- TASK DESCRIPTION
Give back all of the data exactly as it stands, with the pictures removed.

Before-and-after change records
*** Block opens ***

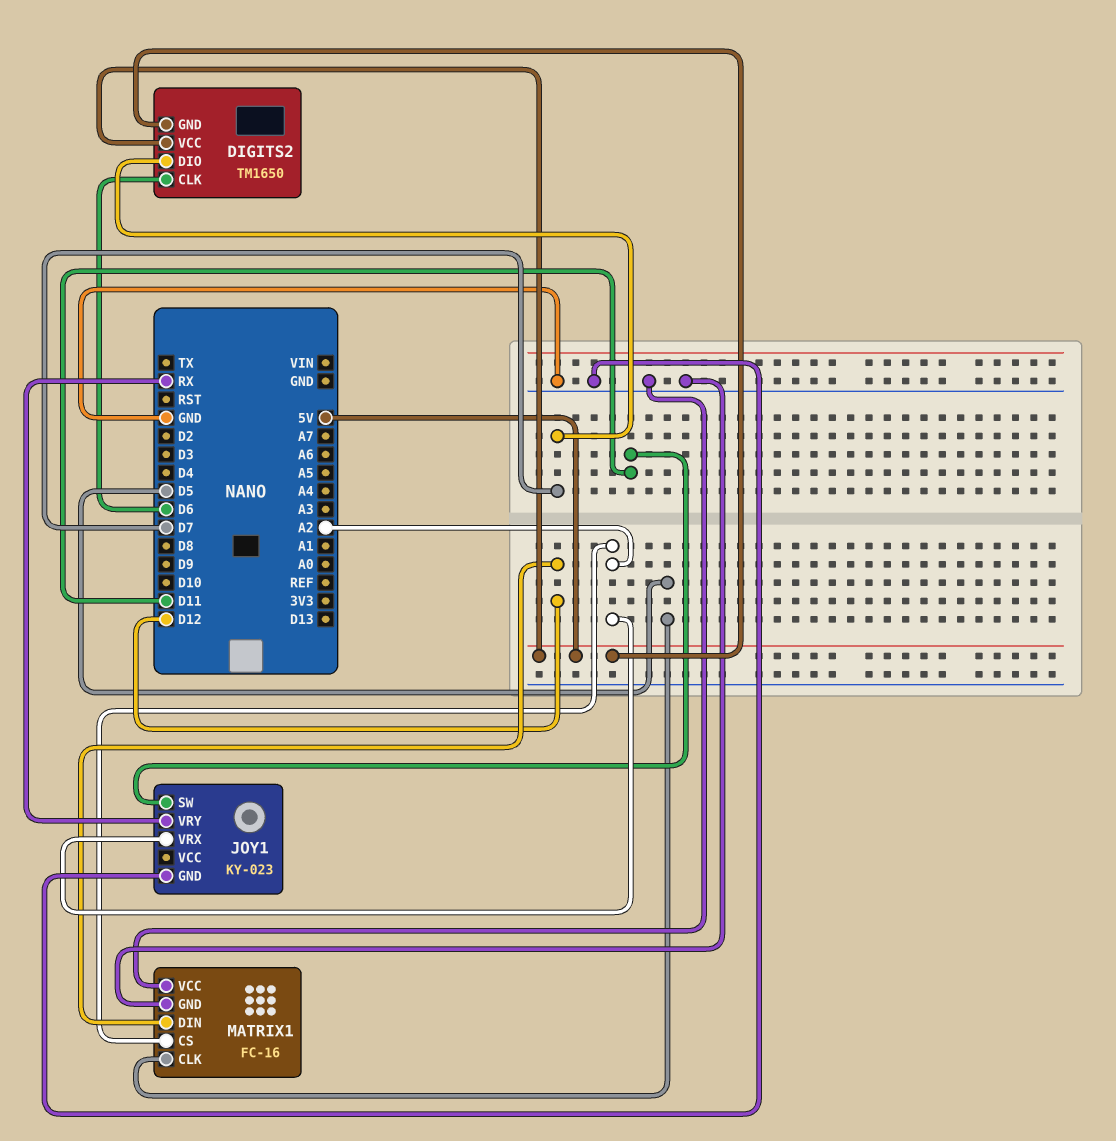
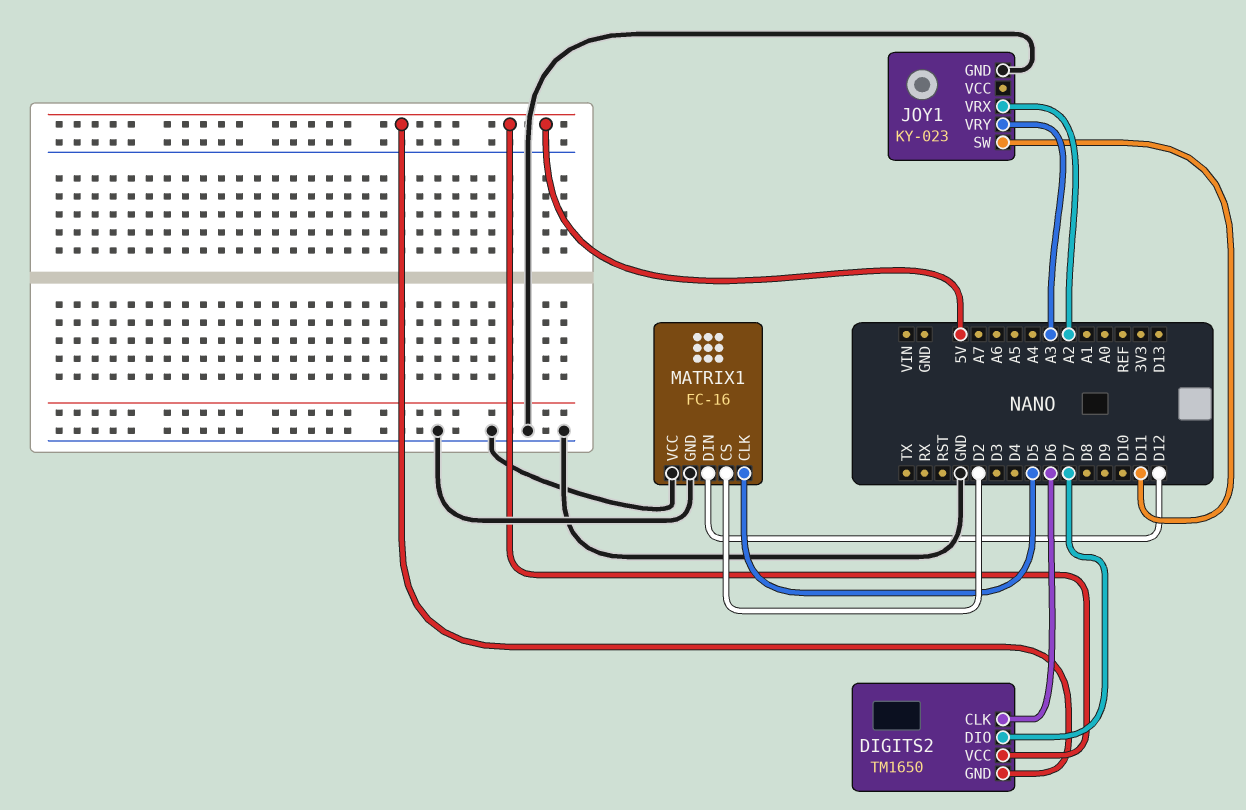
JOY1 pin VRY: RX -> A3
MATRIX1 pin CS: A2 -> D2

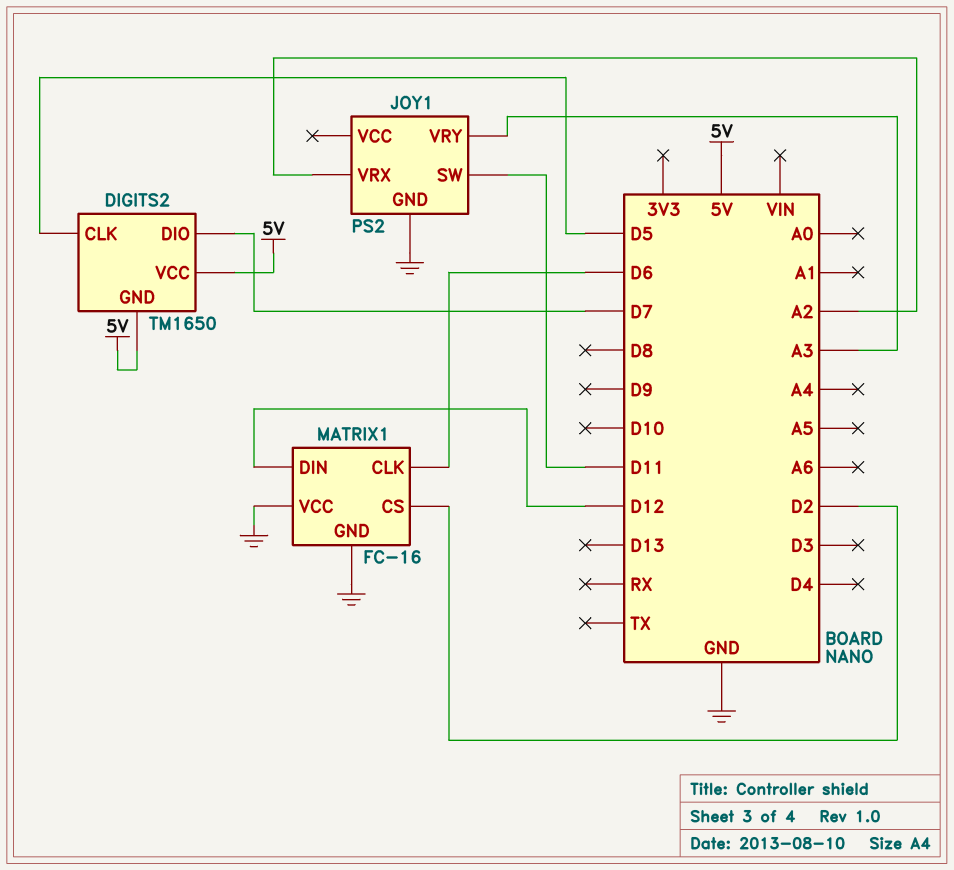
DIGITS2 pin CLK: D6 -> D5
JOY1: KY-023 -> PS2
MATRIX1 pin CLK: D5 -> D6

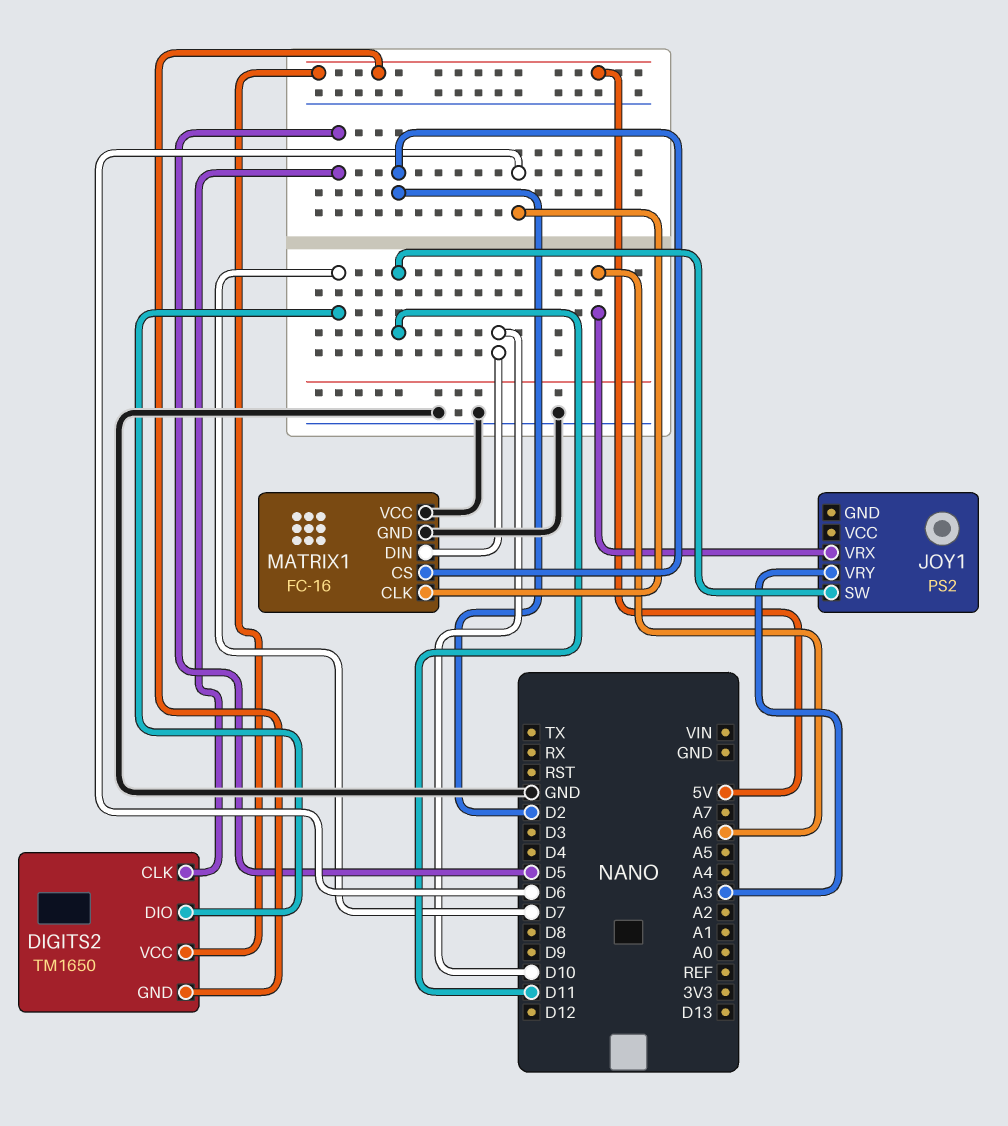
JOY1 pin GND: GND -> none
JOY1 pin VRX: A2 -> A6
MATRIX1 pin DIN: D12 -> D10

*** Block closes ***

- RESULT OF THE TASK
JOY1 pin VRY: RX -> A3
MATRIX1 pin CS: A2 -> D2

DIGITS2 pin CLK: D6 -> D5
JOY1: KY-023 -> PS2
MATRIX1 pin CLK: D5 -> D6

JOY1 pin GND: GND -> none
JOY1 pin VRX: A2 -> A6
MATRIX1 pin DIN: D12 -> D10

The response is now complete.